## Problem
Your answer is the line containing "rotate: green_pan (628, 505)" plus every line after it to the end of the data below, transcribed exactly and with nothing else.

[Object state comparisons]

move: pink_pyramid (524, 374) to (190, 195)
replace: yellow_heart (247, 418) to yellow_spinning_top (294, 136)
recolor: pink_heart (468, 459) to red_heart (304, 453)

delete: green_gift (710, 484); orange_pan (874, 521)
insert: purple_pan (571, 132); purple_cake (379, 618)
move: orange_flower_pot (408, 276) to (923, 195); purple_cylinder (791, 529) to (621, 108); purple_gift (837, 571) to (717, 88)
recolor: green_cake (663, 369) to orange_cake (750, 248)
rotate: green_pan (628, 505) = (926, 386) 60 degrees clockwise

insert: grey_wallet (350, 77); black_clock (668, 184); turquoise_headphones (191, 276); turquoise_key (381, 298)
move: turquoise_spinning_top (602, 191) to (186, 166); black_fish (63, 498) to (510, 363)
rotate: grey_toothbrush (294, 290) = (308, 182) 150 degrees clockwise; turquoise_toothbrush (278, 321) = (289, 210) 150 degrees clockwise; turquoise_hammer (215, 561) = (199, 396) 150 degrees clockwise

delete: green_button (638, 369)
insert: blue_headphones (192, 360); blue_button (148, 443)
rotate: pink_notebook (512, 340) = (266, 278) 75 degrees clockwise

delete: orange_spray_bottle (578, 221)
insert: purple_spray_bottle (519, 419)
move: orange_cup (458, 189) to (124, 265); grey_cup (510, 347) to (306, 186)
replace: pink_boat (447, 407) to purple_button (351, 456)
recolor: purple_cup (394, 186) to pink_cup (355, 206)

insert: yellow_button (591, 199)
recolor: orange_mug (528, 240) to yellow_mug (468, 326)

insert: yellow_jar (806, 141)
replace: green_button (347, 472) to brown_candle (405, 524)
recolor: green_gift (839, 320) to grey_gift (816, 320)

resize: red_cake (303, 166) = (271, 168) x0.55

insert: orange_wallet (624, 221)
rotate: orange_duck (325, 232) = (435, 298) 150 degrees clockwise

## Written solution
rotate: green_pan (628, 505) = (926, 386) 60 degrees clockwise

insert: grey_wallet (350, 77); black_clock (668, 184); turquoise_headphones (191, 276); turquoise_key (381, 298)
move: turquoise_spinning_top (602, 191) to (186, 166); black_fish (63, 498) to (510, 363)
rotate: grey_toothbrush (294, 290) = (308, 182) 150 degrees clockwise; turquoise_toothbrush (278, 321) = (289, 210) 150 degrees clockwise; turquoise_hammer (215, 561) = (199, 396) 150 degrees clockwise

delete: green_button (638, 369)
insert: blue_headphones (192, 360); blue_button (148, 443)
rotate: pink_notebook (512, 340) = (266, 278) 75 degrees clockwise

delete: orange_spray_bottle (578, 221)
insert: purple_spray_bottle (519, 419)
move: orange_cup (458, 189) to (124, 265); grey_cup (510, 347) to (306, 186)
replace: pink_boat (447, 407) to purple_button (351, 456)
recolor: purple_cup (394, 186) to pink_cup (355, 206)

insert: yellow_button (591, 199)
recolor: orange_mug (528, 240) to yellow_mug (468, 326)

insert: yellow_jar (806, 141)
replace: green_button (347, 472) to brown_candle (405, 524)
recolor: green_gift (839, 320) to grey_gift (816, 320)

resize: red_cake (303, 166) = (271, 168) x0.55

insert: orange_wallet (624, 221)
rotate: orange_duck (325, 232) = (435, 298) 150 degrees clockwise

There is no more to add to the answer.